**EXERCISE DATA**
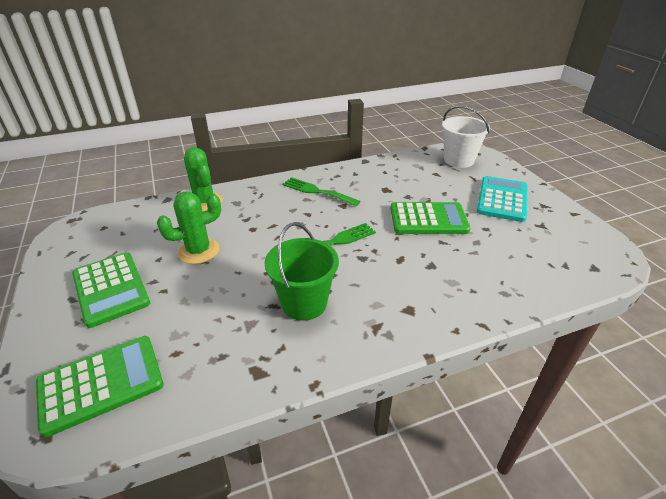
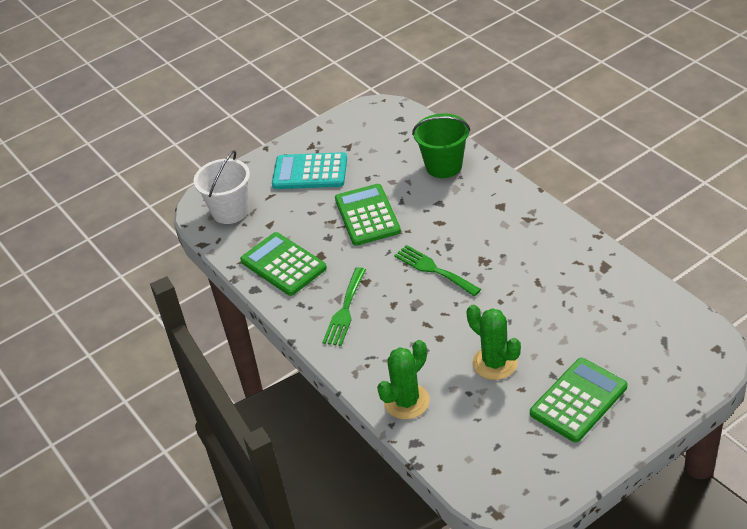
camera: 100 degrees left, 5 degrees up
(101, 383) = (666, 345): green calculator -> green calculator (283, 265)
(304, 303) = (525, 264): green bucket -> green bucket (444, 166)

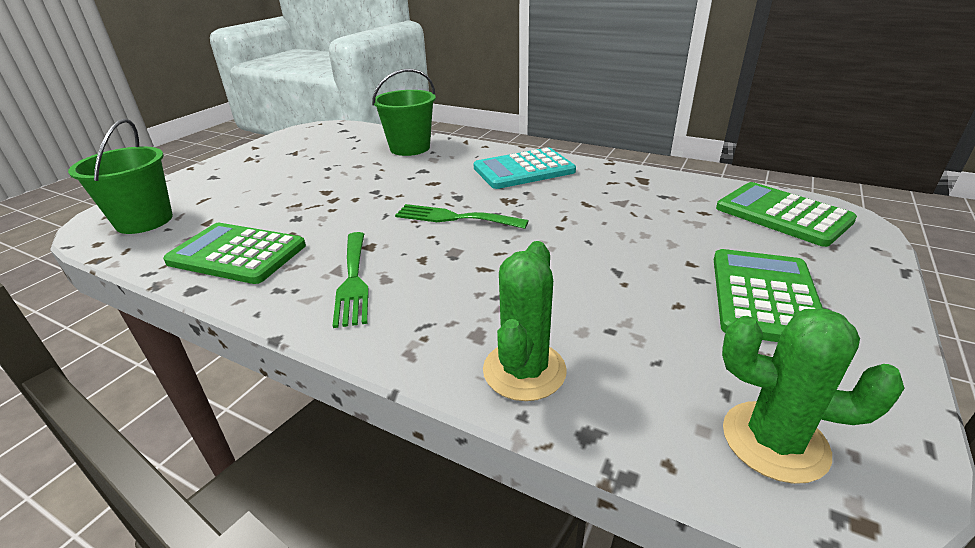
camera: 30 degrees left, 10 degrees down
(230, 211) = (144, 221): white bucket -> green bucket
(310, 172) = (253, 175): turquoise calculator -> turquoise calculator (524, 170)
(367, 215) = (341, 192): green calculator -> green calculator (782, 215)
(495, 363) = (613, 285): green cactus -> green cactus (774, 441)

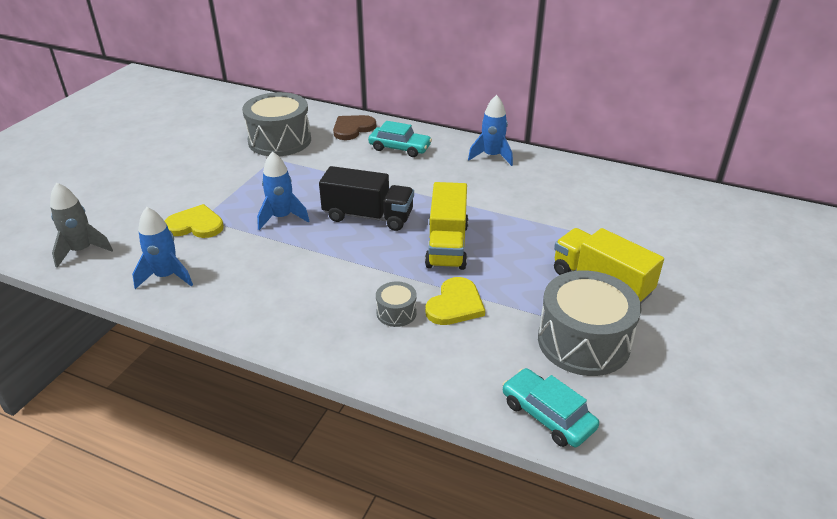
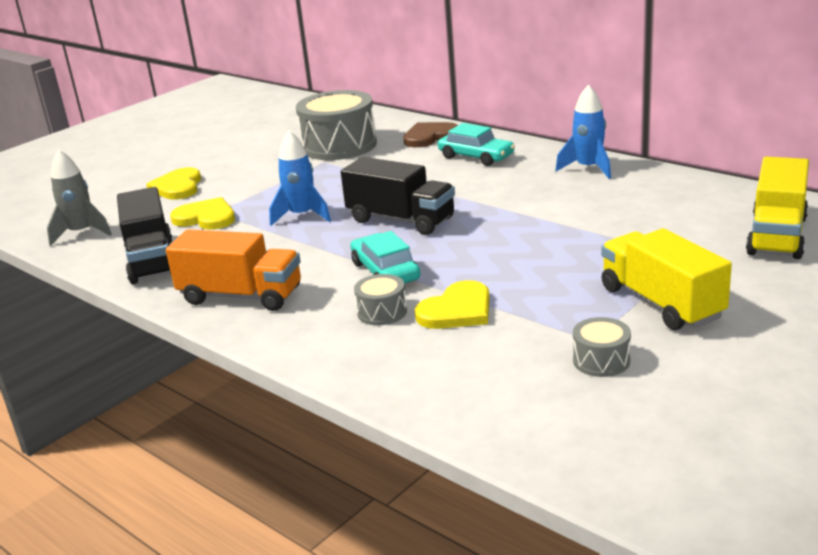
camera: 20 degrees right, 10 degrees down
(152, 192) = (178, 187): none -> yellow heart
(166, 276) = (152, 260): blue rocket -> black truck
(268, 308) = (241, 296): none -> orange truck
(447, 245) = (480, 253): yellow truck -> yellow truck (777, 235)
(547, 415) = (510, 428): turquoise car -> turquoise car (385, 271)
(583, 341) = (601, 360): grey drum -> grey drum, size x0.46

**WHAT THIS TASK INVOLVES**
Images are to be omitted; repeat the remaining data above exactly.

**FINAL ANSWER**
camera: 100 degrees left, 5 degrees up
(101, 383) = (666, 345): green calculator -> green calculator (283, 265)
(304, 303) = (525, 264): green bucket -> green bucket (444, 166)

camera: 30 degrees left, 10 degrees down
(230, 211) = (144, 221): white bucket -> green bucket
(310, 172) = (253, 175): turquoise calculator -> turquoise calculator (524, 170)
(367, 215) = (341, 192): green calculator -> green calculator (782, 215)
(495, 363) = (613, 285): green cactus -> green cactus (774, 441)

camera: 20 degrees right, 10 degrees down
(152, 192) = (178, 187): none -> yellow heart
(166, 276) = (152, 260): blue rocket -> black truck
(268, 308) = (241, 296): none -> orange truck
(447, 245) = (480, 253): yellow truck -> yellow truck (777, 235)
(547, 415) = (510, 428): turquoise car -> turquoise car (385, 271)
(583, 341) = (601, 360): grey drum -> grey drum, size x0.46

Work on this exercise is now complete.